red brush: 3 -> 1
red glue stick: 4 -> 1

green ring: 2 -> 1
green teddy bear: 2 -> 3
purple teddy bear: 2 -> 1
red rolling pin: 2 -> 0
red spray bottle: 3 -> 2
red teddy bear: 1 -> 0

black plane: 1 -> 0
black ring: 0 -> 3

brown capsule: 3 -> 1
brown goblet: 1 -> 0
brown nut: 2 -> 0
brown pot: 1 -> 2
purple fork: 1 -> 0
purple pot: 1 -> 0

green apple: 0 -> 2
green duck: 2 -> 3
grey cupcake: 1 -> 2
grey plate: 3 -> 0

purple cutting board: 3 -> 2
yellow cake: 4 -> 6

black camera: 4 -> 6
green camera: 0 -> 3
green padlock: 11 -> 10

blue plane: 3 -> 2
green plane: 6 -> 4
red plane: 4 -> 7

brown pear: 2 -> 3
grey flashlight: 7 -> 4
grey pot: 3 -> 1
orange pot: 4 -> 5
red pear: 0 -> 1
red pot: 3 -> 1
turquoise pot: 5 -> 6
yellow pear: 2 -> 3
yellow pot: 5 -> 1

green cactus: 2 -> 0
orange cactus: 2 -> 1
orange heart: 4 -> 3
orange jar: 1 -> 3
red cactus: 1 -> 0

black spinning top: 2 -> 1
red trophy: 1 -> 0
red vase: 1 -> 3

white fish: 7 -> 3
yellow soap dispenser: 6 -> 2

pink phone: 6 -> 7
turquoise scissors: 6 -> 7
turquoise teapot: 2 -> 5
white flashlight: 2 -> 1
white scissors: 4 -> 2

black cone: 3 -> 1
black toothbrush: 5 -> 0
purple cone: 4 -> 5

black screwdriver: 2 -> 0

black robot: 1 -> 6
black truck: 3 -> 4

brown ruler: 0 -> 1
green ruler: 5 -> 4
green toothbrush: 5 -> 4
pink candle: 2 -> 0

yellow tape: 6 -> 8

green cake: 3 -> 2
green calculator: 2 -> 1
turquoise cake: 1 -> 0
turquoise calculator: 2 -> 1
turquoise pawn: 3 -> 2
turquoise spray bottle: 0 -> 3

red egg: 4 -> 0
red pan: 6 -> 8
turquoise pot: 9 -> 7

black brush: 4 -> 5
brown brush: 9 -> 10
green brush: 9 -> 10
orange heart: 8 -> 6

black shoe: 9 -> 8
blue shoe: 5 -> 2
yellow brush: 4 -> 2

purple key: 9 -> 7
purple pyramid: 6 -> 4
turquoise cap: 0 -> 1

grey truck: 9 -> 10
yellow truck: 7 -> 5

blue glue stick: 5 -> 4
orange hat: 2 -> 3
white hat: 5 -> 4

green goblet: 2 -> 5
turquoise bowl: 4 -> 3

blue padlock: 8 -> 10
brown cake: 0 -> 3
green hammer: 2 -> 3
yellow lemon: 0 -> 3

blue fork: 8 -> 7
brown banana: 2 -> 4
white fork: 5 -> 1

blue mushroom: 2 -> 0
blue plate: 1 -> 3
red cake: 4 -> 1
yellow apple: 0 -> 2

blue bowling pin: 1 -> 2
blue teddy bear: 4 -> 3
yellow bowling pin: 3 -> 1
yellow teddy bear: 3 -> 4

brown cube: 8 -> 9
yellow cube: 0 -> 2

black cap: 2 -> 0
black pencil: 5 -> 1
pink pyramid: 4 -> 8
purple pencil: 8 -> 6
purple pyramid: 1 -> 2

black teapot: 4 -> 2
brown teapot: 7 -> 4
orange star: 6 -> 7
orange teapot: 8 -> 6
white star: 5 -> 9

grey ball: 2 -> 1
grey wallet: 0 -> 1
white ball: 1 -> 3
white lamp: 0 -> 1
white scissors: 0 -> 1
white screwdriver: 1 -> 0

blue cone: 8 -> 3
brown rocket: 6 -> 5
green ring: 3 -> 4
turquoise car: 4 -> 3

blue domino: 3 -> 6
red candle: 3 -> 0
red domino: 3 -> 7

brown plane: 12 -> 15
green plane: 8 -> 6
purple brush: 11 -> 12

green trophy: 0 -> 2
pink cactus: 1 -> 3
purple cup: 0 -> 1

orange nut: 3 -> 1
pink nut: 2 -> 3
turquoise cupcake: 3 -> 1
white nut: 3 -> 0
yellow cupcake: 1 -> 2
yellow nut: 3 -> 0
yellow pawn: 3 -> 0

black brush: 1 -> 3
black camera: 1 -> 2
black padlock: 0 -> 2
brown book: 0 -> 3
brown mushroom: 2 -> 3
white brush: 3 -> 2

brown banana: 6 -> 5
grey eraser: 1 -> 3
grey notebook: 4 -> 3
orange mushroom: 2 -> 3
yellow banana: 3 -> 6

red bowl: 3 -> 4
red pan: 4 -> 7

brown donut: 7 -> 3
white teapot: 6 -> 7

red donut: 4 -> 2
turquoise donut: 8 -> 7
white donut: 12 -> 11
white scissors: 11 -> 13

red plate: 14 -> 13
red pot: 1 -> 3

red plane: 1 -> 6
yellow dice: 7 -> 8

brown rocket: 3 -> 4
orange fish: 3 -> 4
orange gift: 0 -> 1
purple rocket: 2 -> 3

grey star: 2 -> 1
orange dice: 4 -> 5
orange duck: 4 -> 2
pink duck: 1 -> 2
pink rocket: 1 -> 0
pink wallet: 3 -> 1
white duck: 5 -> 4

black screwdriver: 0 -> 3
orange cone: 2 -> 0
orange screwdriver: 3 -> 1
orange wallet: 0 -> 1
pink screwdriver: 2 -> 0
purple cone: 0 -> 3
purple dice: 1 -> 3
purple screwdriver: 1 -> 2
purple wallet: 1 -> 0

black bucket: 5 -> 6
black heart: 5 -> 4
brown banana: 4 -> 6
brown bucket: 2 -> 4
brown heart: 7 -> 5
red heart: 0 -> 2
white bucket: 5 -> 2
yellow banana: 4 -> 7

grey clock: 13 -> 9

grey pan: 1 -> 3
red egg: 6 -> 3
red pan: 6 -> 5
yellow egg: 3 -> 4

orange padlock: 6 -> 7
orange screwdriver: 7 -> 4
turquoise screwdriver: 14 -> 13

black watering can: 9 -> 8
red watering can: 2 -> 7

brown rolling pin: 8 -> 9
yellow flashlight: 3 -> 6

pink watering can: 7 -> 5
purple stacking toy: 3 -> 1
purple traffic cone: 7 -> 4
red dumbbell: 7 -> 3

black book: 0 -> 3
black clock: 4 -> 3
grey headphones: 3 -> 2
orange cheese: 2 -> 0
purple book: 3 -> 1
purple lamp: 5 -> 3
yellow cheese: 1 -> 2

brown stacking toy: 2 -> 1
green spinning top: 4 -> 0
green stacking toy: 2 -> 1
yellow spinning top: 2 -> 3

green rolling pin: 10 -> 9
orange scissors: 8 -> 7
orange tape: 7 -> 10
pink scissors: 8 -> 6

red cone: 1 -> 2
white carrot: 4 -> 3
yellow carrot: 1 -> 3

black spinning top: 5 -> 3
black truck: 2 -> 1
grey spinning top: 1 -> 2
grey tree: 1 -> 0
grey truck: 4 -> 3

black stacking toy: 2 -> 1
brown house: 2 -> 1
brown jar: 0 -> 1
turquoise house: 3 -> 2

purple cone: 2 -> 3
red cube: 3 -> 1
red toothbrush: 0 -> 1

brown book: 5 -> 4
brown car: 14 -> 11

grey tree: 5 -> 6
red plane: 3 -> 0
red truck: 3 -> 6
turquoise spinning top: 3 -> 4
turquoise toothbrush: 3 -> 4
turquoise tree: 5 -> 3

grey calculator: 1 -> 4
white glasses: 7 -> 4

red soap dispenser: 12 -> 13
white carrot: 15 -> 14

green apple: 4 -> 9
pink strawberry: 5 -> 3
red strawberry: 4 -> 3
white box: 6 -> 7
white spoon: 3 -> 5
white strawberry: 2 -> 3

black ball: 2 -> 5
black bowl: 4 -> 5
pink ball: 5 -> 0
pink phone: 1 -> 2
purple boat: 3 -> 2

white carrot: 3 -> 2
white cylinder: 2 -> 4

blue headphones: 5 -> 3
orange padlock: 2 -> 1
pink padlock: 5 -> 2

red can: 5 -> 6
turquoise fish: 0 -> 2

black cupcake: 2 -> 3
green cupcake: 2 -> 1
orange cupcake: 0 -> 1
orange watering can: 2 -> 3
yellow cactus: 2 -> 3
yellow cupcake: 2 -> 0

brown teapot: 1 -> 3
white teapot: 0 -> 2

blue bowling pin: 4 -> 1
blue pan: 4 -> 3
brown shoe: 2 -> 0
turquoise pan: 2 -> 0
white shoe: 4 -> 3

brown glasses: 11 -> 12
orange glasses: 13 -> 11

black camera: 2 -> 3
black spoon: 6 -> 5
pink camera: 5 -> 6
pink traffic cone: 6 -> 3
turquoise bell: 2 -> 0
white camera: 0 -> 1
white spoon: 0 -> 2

----

Exercise prompt:
Only the lines above starting at the line that holds "black cone: 3 -> 1" and ending at the line that holds "orange hat: 2 -> 3" are to be repeated, exactly and in full.

Answer section:
black cone: 3 -> 1
black toothbrush: 5 -> 0
purple cone: 4 -> 5

black screwdriver: 2 -> 0

black robot: 1 -> 6
black truck: 3 -> 4

brown ruler: 0 -> 1
green ruler: 5 -> 4
green toothbrush: 5 -> 4
pink candle: 2 -> 0

yellow tape: 6 -> 8

green cake: 3 -> 2
green calculator: 2 -> 1
turquoise cake: 1 -> 0
turquoise calculator: 2 -> 1
turquoise pawn: 3 -> 2
turquoise spray bottle: 0 -> 3

red egg: 4 -> 0
red pan: 6 -> 8
turquoise pot: 9 -> 7

black brush: 4 -> 5
brown brush: 9 -> 10
green brush: 9 -> 10
orange heart: 8 -> 6

black shoe: 9 -> 8
blue shoe: 5 -> 2
yellow brush: 4 -> 2

purple key: 9 -> 7
purple pyramid: 6 -> 4
turquoise cap: 0 -> 1

grey truck: 9 -> 10
yellow truck: 7 -> 5

blue glue stick: 5 -> 4
orange hat: 2 -> 3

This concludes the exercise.